# REQUIRED WORK
Please print, exactly, only the lines in the entries below from the line that has "(461, 289) = (338, 132): grey" through the line that has "(287, 160) = (365, 184): pink". Pictures don't go in.

# Collection entries
****************************************

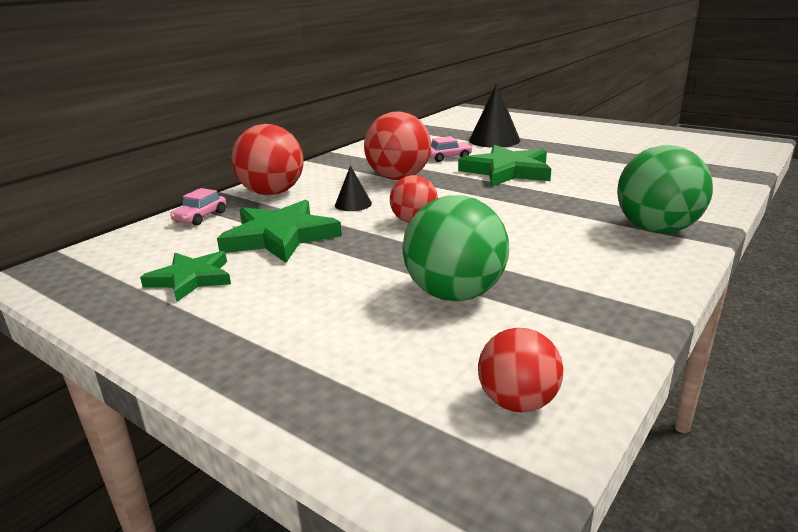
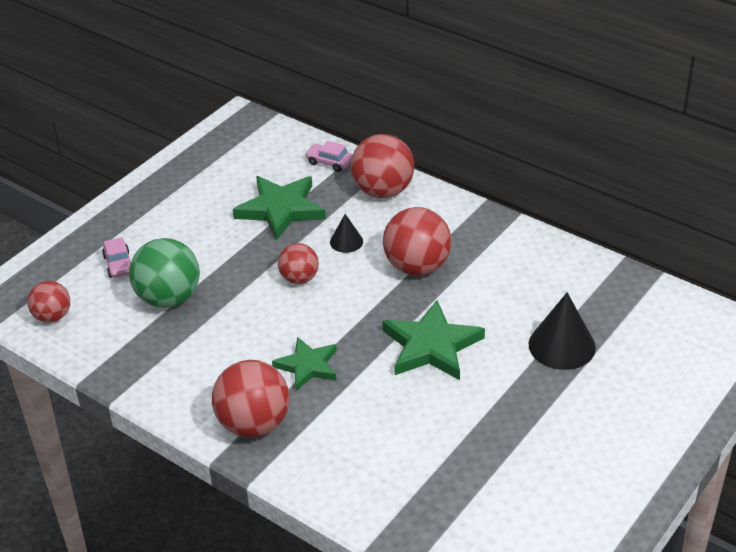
camera: 90 degrees right, 15 degrees up
(191, 279) = (218, 181): green star -> green star (308, 366)
(448, 157) = (487, 303): pink car -> pink car (119, 264)
(656, 229) = (253, 424): green ball -> red ball

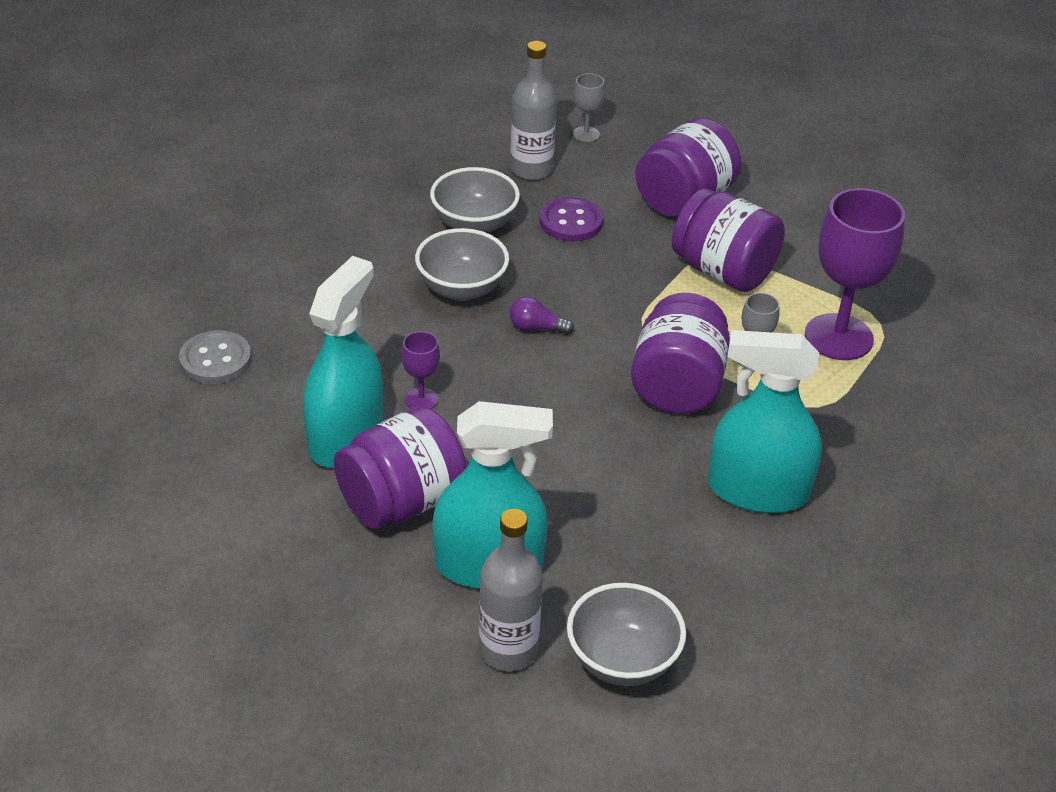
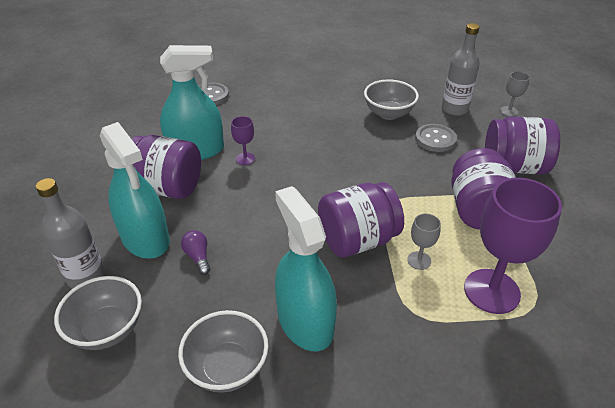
camera: 55 degrees right, 0 degrees up
(461, 289) = (338, 132): grey bowl -> grey bowl (227, 367)
(536, 328) = (340, 168): purple light bulb -> purple light bulb (198, 257)
(571, 222) = (435, 139): purple button -> grey button

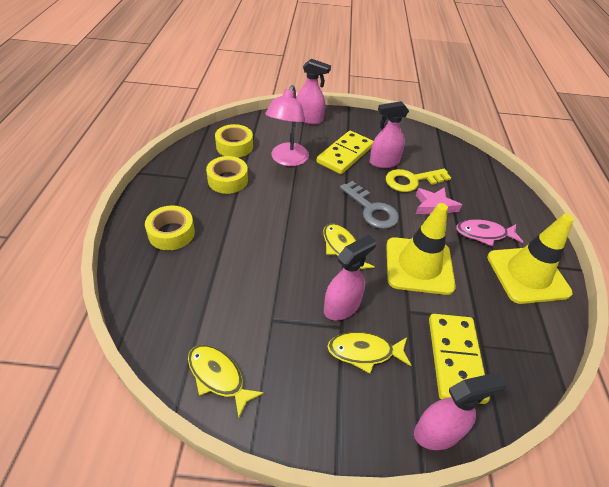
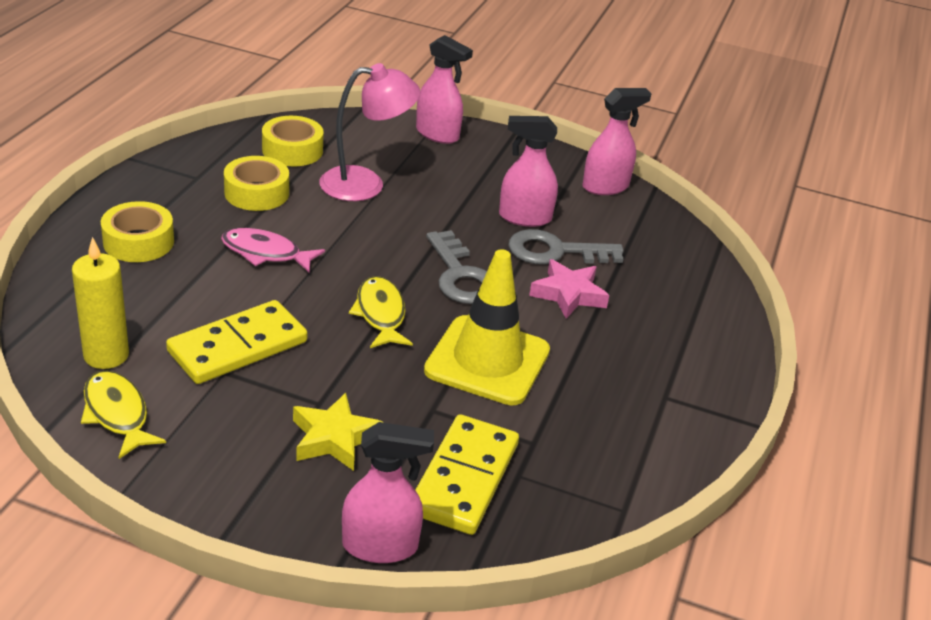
camera: 15 degrees right, 10 degrees down
(189, 329) = (106, 355): none -> yellow candle
(287, 160) = (365, 184): pink lamp -> pink lamp turned 135 degrees counterclockwise
(342, 307) = (334, 381): pink spray bottle -> pink spray bottle (605, 187)
(345, 154) = (465, 194): yellow domino -> yellow domino (237, 346)
(364, 352) = (334, 438): yellow fish -> yellow star
(412, 180) = (555, 251): yellow key -> grey key
(484, 234) = (626, 345): pink fish -> pink fish (265, 253)
(527, 275) = (660, 411): yellow traffic cone -> none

****************************************

# EXERCISE OUTPUT
(461, 289) = (338, 132): grey bowl -> grey bowl (227, 367)
(536, 328) = (340, 168): purple light bulb -> purple light bulb (198, 257)
(571, 222) = (435, 139): purple button -> grey button

camera: 15 degrees right, 10 degrees down
(189, 329) = (106, 355): none -> yellow candle
(287, 160) = (365, 184): pink lamp -> pink lamp turned 135 degrees counterclockwise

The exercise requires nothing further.